▸ Your goal
Give back exactly the lines from the start of the listing to the line containing "none -> orange brick H5:H7 level 1", inclusive, and nothing beyond them.

▸ Data to process
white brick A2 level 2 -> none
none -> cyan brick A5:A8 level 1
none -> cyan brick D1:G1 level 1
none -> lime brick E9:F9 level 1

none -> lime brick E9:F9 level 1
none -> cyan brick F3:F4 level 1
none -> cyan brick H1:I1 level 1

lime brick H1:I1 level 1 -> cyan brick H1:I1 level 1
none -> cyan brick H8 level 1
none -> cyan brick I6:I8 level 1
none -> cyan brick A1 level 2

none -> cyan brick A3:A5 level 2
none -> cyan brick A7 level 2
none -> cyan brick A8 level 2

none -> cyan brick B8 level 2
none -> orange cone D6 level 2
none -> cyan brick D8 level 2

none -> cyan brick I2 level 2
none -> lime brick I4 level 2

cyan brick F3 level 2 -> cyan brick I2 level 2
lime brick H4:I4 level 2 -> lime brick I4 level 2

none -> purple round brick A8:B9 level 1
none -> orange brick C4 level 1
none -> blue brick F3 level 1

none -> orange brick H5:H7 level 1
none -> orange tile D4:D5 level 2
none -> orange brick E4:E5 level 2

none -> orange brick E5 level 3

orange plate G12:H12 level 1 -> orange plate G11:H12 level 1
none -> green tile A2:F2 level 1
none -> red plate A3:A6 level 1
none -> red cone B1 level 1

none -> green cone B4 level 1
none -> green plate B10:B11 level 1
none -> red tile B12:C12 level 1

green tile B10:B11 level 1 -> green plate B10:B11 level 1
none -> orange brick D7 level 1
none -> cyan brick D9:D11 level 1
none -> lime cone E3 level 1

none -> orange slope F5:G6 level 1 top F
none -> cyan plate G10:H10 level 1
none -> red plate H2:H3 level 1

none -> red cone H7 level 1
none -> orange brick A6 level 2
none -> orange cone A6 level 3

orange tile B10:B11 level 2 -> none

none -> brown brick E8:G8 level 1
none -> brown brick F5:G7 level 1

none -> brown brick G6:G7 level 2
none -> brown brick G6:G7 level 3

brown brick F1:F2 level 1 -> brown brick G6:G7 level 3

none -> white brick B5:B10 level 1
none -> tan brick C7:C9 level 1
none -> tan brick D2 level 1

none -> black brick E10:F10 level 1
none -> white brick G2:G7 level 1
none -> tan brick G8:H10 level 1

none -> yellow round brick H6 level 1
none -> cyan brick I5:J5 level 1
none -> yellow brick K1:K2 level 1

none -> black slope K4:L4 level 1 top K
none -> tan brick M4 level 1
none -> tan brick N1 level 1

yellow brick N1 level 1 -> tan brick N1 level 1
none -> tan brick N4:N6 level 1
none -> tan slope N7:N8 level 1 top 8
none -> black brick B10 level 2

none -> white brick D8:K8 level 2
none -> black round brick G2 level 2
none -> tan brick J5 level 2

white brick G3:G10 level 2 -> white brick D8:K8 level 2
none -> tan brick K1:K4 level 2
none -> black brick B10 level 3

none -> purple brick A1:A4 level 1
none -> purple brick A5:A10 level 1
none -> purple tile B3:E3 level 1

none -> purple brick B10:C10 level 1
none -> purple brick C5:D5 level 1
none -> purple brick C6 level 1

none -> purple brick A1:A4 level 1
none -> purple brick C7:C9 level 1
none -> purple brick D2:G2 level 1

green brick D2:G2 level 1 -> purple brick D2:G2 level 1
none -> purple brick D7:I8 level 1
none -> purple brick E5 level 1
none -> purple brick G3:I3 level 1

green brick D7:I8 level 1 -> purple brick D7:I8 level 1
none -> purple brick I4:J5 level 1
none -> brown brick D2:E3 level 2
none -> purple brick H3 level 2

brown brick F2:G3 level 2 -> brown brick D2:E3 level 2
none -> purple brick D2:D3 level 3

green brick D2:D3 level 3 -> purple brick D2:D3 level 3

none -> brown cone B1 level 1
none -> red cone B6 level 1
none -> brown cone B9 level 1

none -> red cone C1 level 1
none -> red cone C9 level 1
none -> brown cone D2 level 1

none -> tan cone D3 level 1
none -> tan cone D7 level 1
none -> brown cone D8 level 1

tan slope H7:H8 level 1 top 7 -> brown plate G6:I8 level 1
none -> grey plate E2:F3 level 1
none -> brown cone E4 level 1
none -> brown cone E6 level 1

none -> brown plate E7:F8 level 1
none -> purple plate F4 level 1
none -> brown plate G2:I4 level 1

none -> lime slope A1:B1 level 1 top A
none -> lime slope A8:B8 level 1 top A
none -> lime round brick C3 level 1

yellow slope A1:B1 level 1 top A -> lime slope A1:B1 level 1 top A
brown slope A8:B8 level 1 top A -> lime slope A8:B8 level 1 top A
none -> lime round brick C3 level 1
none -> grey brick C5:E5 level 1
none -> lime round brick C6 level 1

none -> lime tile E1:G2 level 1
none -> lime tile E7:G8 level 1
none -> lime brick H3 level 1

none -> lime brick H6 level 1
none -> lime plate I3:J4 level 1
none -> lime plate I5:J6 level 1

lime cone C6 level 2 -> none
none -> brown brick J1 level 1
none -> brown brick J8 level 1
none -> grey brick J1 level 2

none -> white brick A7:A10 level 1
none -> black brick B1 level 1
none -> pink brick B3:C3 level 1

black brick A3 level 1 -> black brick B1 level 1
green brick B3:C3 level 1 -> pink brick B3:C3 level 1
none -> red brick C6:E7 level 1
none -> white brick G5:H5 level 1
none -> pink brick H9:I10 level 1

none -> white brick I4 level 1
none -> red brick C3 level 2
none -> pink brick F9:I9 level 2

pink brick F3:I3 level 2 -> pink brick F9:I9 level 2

▸ Answer to the exercise
white brick A2 level 2 -> none
none -> cyan brick A5:A8 level 1
none -> cyan brick D1:G1 level 1
none -> lime brick E9:F9 level 1

none -> lime brick E9:F9 level 1
none -> cyan brick F3:F4 level 1
none -> cyan brick H1:I1 level 1

lime brick H1:I1 level 1 -> cyan brick H1:I1 level 1
none -> cyan brick H8 level 1
none -> cyan brick I6:I8 level 1
none -> cyan brick A1 level 2

none -> cyan brick A3:A5 level 2
none -> cyan brick A7 level 2
none -> cyan brick A8 level 2

none -> cyan brick B8 level 2
none -> orange cone D6 level 2
none -> cyan brick D8 level 2

none -> cyan brick I2 level 2
none -> lime brick I4 level 2

cyan brick F3 level 2 -> cyan brick I2 level 2
lime brick H4:I4 level 2 -> lime brick I4 level 2

none -> purple round brick A8:B9 level 1
none -> orange brick C4 level 1
none -> blue brick F3 level 1

none -> orange brick H5:H7 level 1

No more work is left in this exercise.